Problem to solve: Nothing outside the range below should be printed. Output exactly the lines from the line with "wardrobe: (1036, 305) -> (591, 238), moved" to the line with "sofa: (415, 940) -> (1323, 1040), width x0.73", both included.

═══ Data for this task

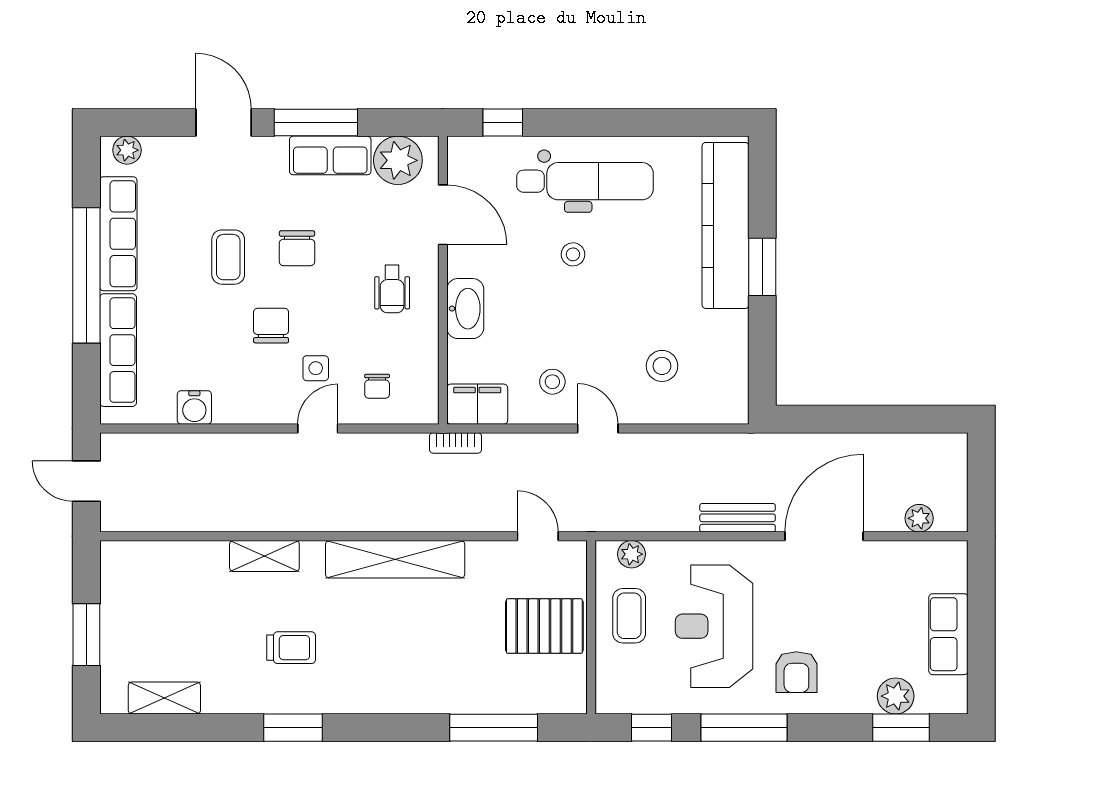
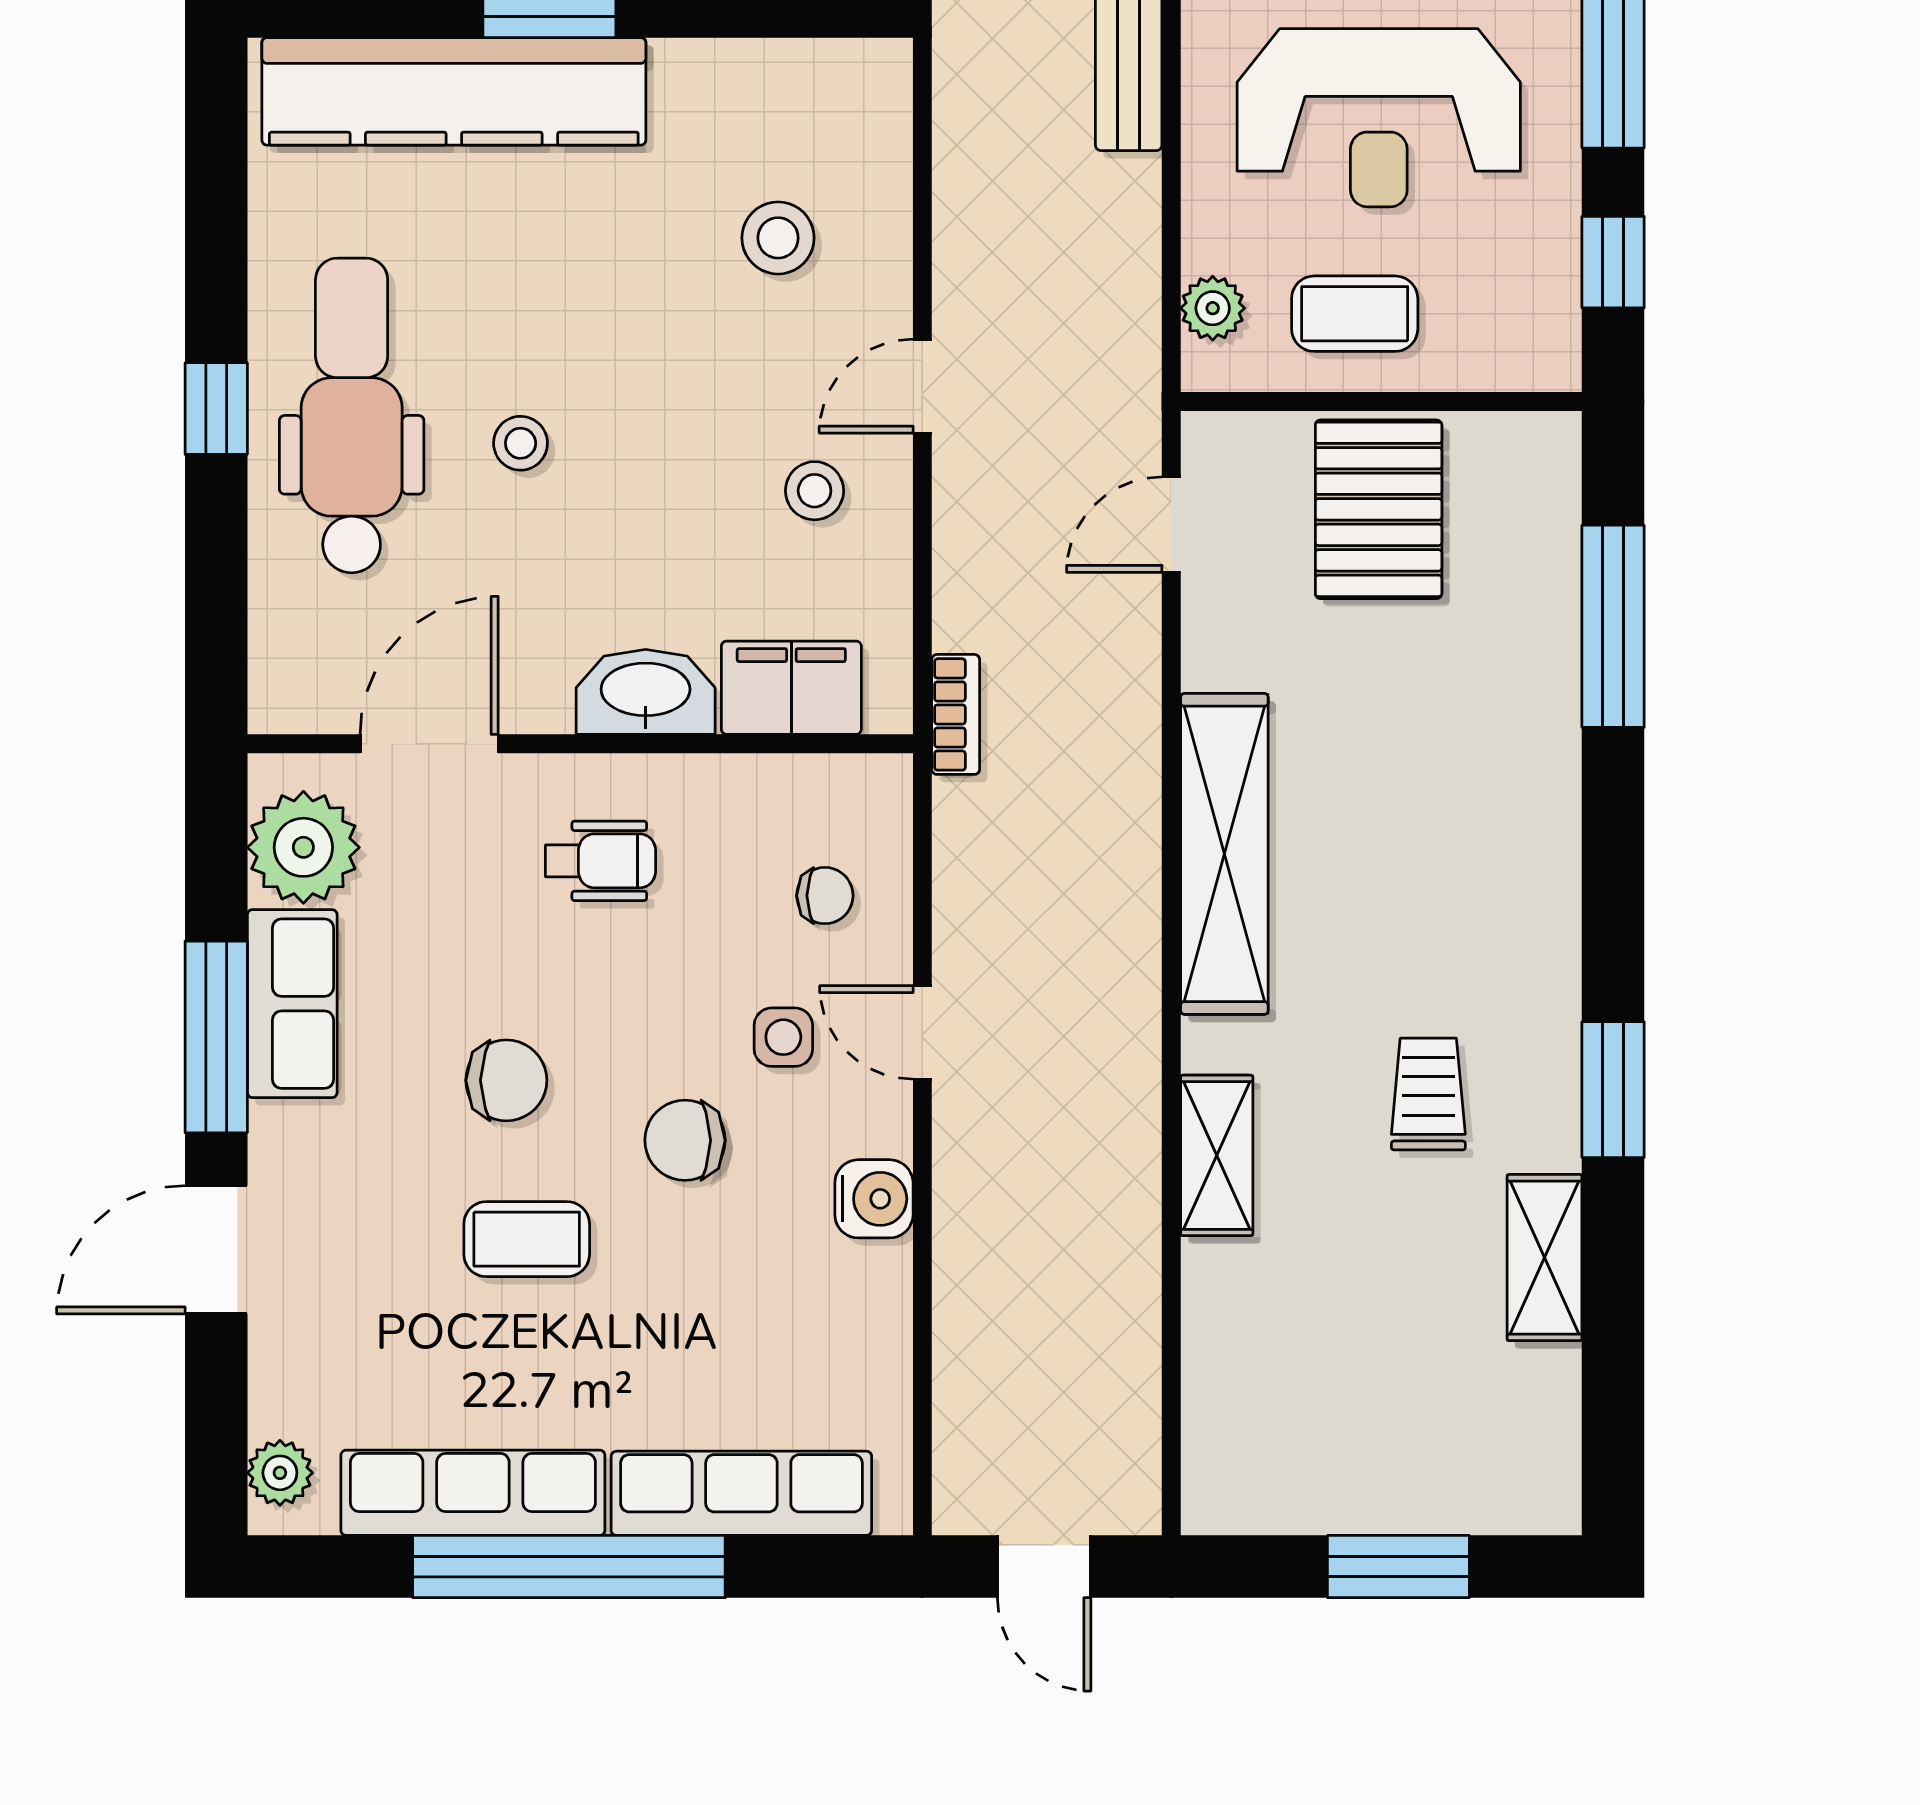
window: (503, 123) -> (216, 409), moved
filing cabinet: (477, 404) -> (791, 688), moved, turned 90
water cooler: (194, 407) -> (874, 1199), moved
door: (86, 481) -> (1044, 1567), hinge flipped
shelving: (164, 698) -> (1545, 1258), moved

══════
═══ Data for this task

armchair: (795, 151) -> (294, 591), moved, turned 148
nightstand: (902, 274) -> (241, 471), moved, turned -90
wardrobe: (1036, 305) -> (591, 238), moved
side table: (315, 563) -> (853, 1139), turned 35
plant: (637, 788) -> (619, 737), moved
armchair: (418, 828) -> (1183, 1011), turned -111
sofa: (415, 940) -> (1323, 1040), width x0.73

══════
═══ Data for this task

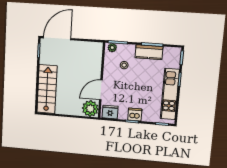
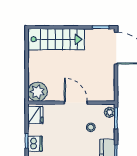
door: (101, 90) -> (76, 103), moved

══════

Final answer:
wardrobe: (1036, 305) -> (591, 238), moved
side table: (315, 563) -> (853, 1139), turned 35
plant: (637, 788) -> (619, 737), moved
armchair: (418, 828) -> (1183, 1011), turned -111
sofa: (415, 940) -> (1323, 1040), width x0.73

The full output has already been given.